◆ Exercise ◆
If a line in the listing contains "purple", copy it out whole.

◆ Raw data ◆
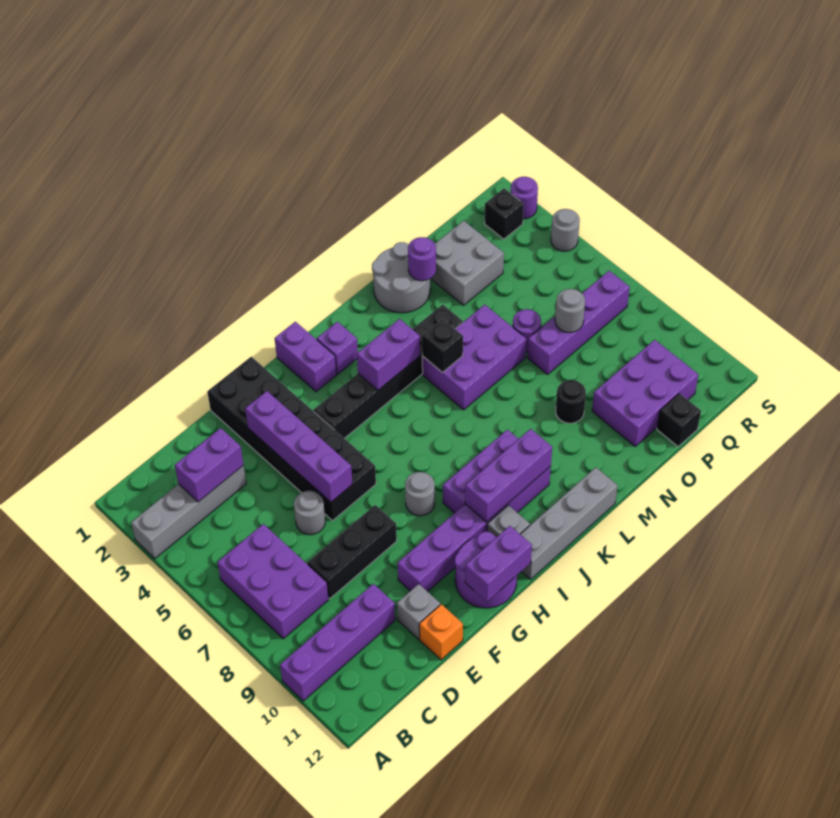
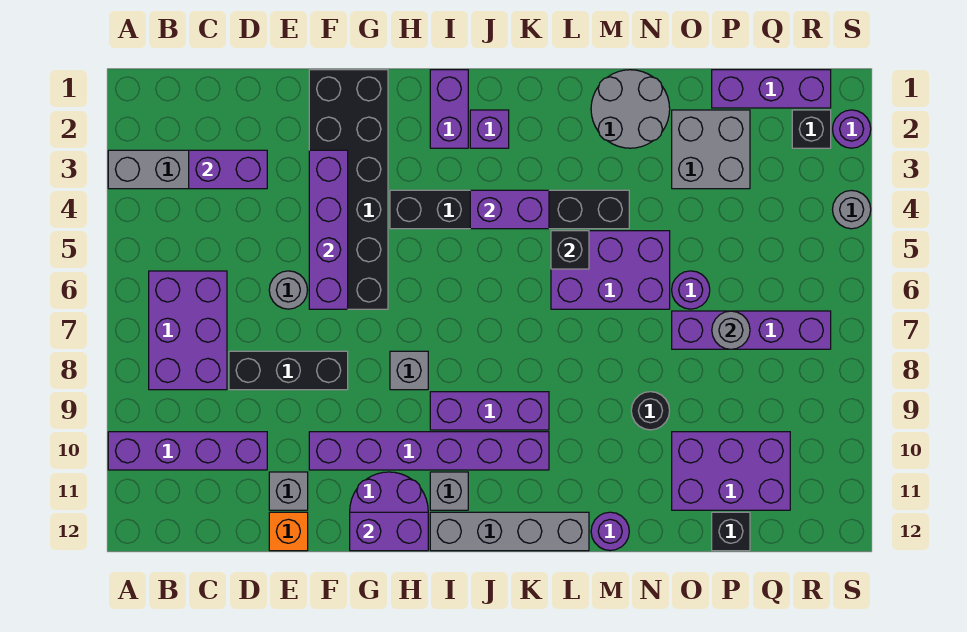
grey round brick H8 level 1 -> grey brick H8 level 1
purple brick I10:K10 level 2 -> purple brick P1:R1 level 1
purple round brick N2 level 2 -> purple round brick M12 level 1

◆ Output of the task ◆
purple brick I10:K10 level 2 -> purple brick P1:R1 level 1
purple round brick N2 level 2 -> purple round brick M12 level 1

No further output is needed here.